• [WHAT YOU SHOULD DO]: Each line below must be set down exactly as it stands.

• [EXTRACTED DATA]:
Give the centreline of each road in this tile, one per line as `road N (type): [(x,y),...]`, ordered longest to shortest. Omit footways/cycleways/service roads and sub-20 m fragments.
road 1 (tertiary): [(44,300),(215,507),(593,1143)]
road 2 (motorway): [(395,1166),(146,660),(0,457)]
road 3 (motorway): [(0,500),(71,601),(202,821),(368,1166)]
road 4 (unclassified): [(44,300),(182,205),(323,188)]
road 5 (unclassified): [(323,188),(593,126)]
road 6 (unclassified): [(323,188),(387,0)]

• [RESULT]:
Give the centreline of each road in this tile, one per line as `road N (type): [(x,y),...]`, ordered longest to shortest. Omit footways/cycleways/service roads and sub-20 m fragments.
road 1 (tertiary): [(44,300),(215,507),(593,1143)]
road 2 (motorway): [(395,1166),(146,660),(0,457)]
road 3 (motorway): [(0,500),(71,601),(202,821),(368,1166)]
road 4 (unclassified): [(44,300),(182,205),(323,188)]
road 5 (unclassified): [(323,188),(593,126)]
road 6 (unclassified): [(323,188),(387,0)]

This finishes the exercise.